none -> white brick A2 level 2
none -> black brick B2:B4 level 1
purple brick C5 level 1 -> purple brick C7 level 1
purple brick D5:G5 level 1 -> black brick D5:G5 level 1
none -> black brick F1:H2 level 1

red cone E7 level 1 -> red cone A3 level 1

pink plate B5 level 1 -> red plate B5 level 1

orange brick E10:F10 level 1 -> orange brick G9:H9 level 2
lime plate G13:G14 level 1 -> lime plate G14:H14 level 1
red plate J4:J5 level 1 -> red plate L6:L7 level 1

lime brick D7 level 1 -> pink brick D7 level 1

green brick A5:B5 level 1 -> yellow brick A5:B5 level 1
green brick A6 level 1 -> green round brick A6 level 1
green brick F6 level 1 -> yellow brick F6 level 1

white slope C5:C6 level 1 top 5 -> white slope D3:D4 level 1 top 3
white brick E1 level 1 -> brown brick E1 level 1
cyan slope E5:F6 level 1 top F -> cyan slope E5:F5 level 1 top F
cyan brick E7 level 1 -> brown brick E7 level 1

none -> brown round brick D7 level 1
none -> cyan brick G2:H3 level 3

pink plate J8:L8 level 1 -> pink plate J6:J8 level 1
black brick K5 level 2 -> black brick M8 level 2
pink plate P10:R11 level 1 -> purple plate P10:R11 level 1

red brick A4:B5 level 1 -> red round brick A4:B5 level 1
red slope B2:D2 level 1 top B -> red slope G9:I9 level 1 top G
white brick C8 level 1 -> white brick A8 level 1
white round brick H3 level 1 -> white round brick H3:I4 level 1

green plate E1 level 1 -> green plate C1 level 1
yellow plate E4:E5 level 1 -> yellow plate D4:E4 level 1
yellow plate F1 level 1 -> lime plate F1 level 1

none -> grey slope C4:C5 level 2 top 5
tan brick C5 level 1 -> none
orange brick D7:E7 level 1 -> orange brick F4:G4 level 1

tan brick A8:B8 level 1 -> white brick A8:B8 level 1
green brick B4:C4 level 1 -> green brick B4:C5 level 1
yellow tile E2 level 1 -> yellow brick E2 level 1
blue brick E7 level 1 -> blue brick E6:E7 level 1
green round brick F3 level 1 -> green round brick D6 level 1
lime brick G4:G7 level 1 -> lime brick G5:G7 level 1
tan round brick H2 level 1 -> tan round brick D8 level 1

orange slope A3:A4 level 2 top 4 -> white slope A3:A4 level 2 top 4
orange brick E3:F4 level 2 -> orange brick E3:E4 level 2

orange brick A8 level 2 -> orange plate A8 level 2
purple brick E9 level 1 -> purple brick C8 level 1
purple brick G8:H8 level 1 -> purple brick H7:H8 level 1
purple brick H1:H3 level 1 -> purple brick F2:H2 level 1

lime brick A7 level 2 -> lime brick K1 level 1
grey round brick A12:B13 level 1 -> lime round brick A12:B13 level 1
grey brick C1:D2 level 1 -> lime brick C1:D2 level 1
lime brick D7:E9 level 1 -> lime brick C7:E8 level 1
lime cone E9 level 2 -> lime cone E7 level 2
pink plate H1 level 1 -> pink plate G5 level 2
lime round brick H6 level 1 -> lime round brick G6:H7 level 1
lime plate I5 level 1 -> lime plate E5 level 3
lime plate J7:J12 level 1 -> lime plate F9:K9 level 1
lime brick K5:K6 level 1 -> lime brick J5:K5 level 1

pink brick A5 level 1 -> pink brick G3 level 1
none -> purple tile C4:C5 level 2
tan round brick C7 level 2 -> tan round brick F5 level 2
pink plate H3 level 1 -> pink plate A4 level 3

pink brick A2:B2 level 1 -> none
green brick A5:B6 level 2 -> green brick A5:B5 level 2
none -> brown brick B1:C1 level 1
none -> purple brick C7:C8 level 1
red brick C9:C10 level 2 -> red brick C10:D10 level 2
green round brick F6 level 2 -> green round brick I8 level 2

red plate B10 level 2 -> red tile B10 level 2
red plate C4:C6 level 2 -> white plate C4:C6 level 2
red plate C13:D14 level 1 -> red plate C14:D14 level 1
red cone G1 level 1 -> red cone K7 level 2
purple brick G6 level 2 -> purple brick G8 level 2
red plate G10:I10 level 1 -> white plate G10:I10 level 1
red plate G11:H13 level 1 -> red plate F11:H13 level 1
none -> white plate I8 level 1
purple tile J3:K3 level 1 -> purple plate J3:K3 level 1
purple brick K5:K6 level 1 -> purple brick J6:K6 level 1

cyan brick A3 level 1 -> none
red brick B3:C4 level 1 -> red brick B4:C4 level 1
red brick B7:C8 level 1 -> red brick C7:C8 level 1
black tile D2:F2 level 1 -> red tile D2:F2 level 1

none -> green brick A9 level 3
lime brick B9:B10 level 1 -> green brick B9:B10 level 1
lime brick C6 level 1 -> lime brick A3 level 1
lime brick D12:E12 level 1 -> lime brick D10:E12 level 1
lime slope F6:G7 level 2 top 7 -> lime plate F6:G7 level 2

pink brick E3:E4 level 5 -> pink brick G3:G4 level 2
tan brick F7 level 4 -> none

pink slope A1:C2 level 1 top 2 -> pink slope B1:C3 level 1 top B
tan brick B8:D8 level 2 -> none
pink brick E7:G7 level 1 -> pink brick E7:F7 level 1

• [Aim of the exercise]:
Would you print exactly, and only, the lines of the data above from the line with "red plate C4:C6" through the line with "lime brick D12:E12", inclusive?

• [Solution]:
red plate C4:C6 level 2 -> white plate C4:C6 level 2
red plate C13:D14 level 1 -> red plate C14:D14 level 1
red cone G1 level 1 -> red cone K7 level 2
purple brick G6 level 2 -> purple brick G8 level 2
red plate G10:I10 level 1 -> white plate G10:I10 level 1
red plate G11:H13 level 1 -> red plate F11:H13 level 1
none -> white plate I8 level 1
purple tile J3:K3 level 1 -> purple plate J3:K3 level 1
purple brick K5:K6 level 1 -> purple brick J6:K6 level 1

cyan brick A3 level 1 -> none
red brick B3:C4 level 1 -> red brick B4:C4 level 1
red brick B7:C8 level 1 -> red brick C7:C8 level 1
black tile D2:F2 level 1 -> red tile D2:F2 level 1

none -> green brick A9 level 3
lime brick B9:B10 level 1 -> green brick B9:B10 level 1
lime brick C6 level 1 -> lime brick A3 level 1
lime brick D12:E12 level 1 -> lime brick D10:E12 level 1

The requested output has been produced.